Find the line that contains "none -> yellow plate E2 level 1"; please output it and each line after it, exactly as shown, up to the end of the entries below, skipping pictures.

Scene difference descriptions:

>>>

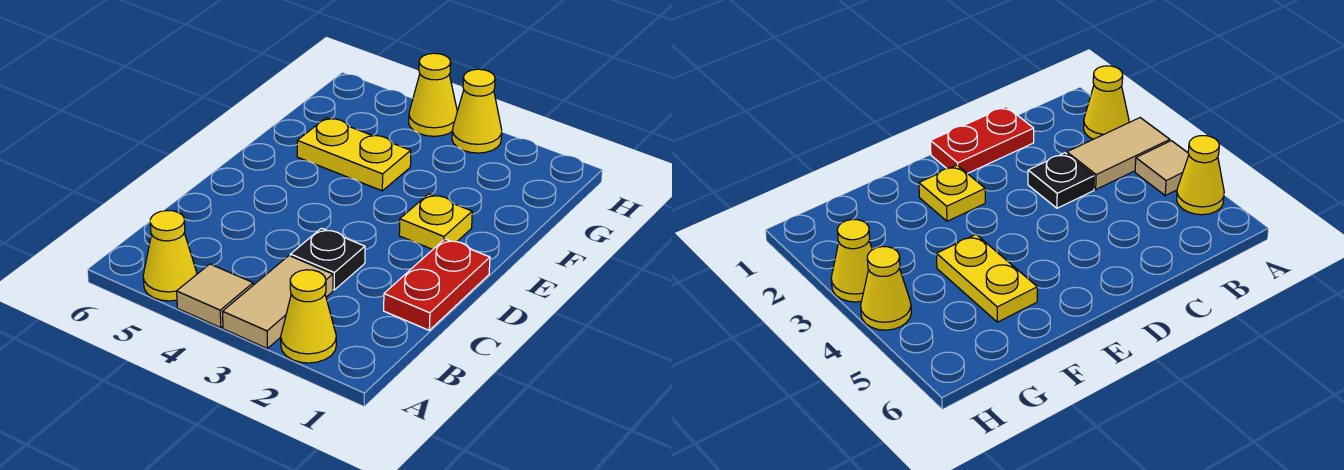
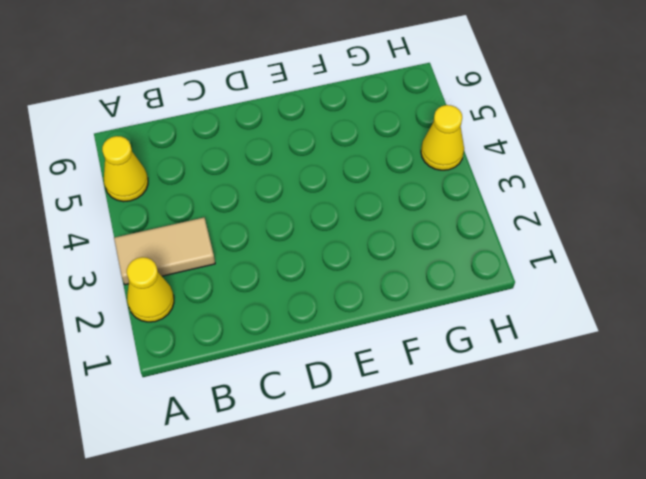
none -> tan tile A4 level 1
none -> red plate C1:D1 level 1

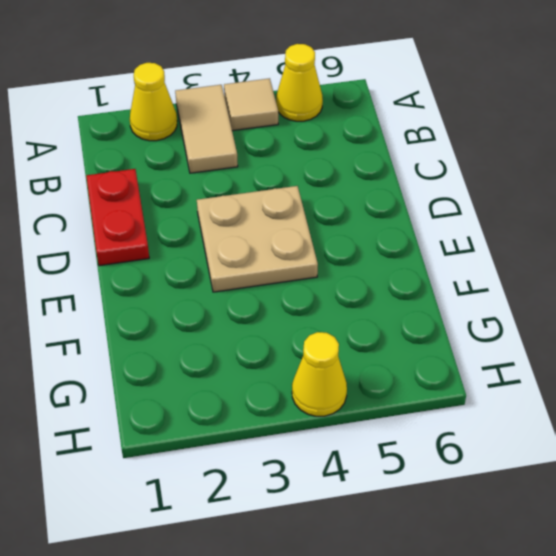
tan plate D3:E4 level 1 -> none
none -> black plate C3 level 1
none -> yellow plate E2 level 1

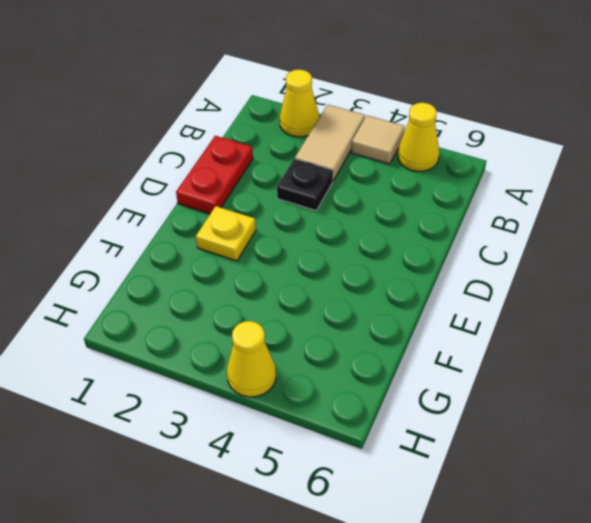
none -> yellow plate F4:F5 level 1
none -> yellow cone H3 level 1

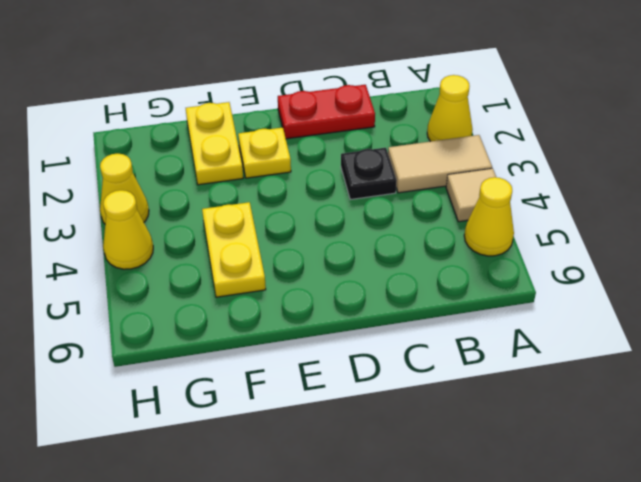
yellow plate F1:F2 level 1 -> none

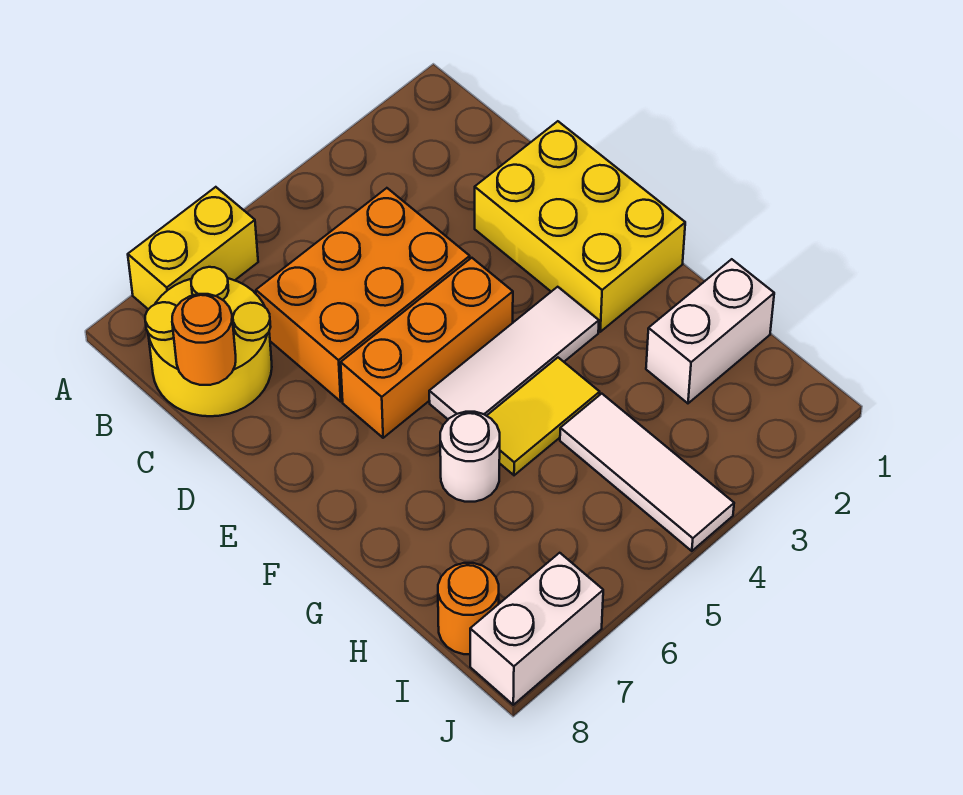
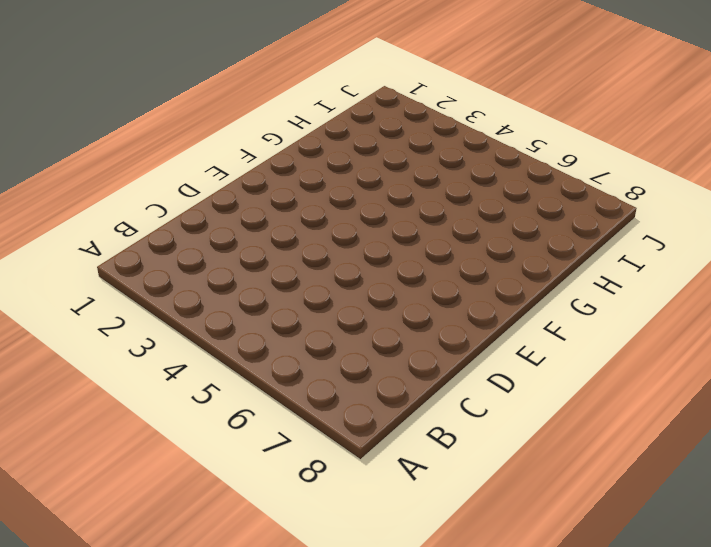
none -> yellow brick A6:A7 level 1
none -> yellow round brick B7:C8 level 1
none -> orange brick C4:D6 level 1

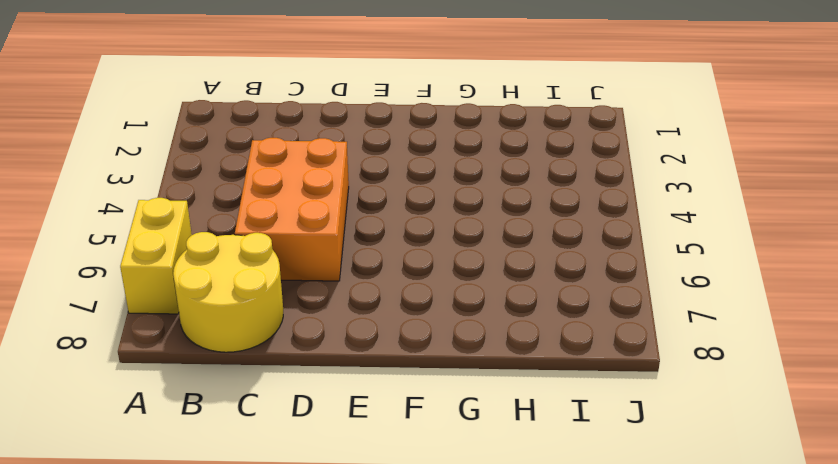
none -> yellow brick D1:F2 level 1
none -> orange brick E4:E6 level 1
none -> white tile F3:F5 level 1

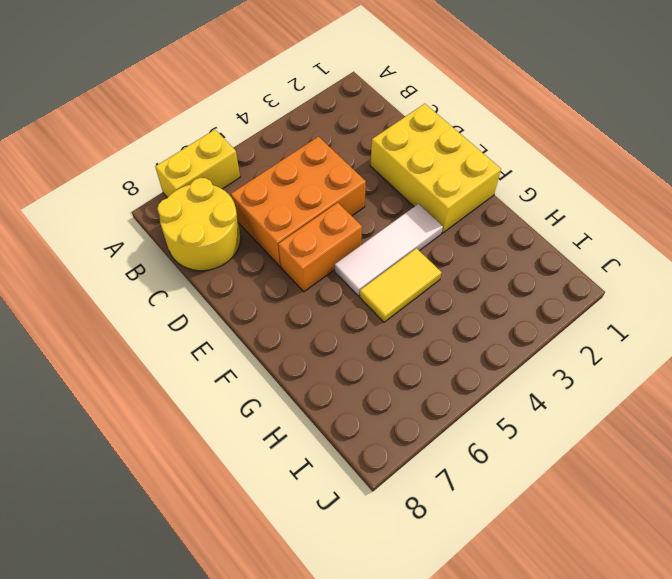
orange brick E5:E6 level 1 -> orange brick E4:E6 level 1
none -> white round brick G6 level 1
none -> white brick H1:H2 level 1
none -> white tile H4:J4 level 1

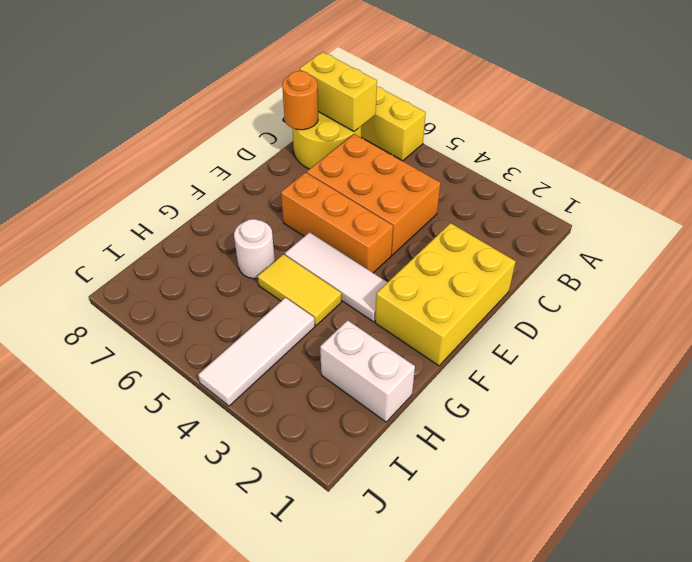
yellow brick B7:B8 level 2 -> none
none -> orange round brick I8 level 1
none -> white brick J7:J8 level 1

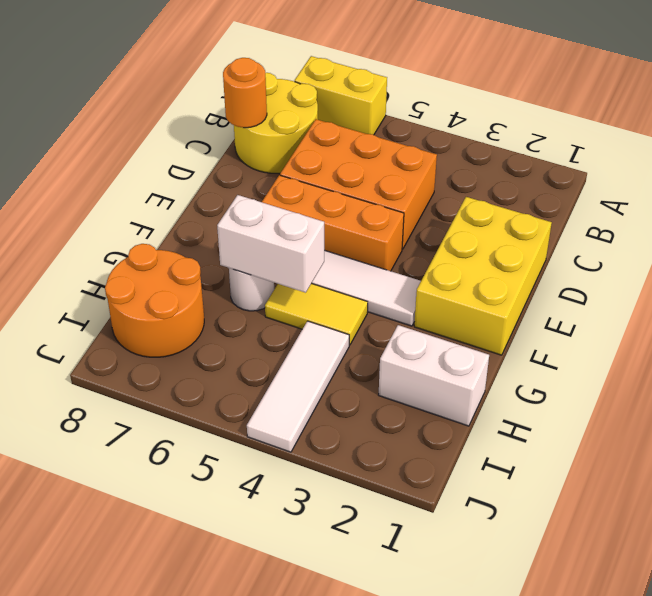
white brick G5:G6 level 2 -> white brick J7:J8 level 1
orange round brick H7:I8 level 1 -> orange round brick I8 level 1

<<<

-- Answer for this exercise --
none -> yellow plate E2 level 1

none -> yellow plate F4:F5 level 1
none -> yellow cone H3 level 1

yellow plate F1:F2 level 1 -> none

none -> yellow brick A6:A7 level 1
none -> yellow round brick B7:C8 level 1
none -> orange brick C4:D6 level 1

none -> yellow brick D1:F2 level 1
none -> orange brick E4:E6 level 1
none -> white tile F3:F5 level 1

orange brick E5:E6 level 1 -> orange brick E4:E6 level 1
none -> white round brick G6 level 1
none -> white brick H1:H2 level 1
none -> white tile H4:J4 level 1

yellow brick B7:B8 level 2 -> none
none -> orange round brick I8 level 1
none -> white brick J7:J8 level 1

white brick G5:G6 level 2 -> white brick J7:J8 level 1
orange round brick H7:I8 level 1 -> orange round brick I8 level 1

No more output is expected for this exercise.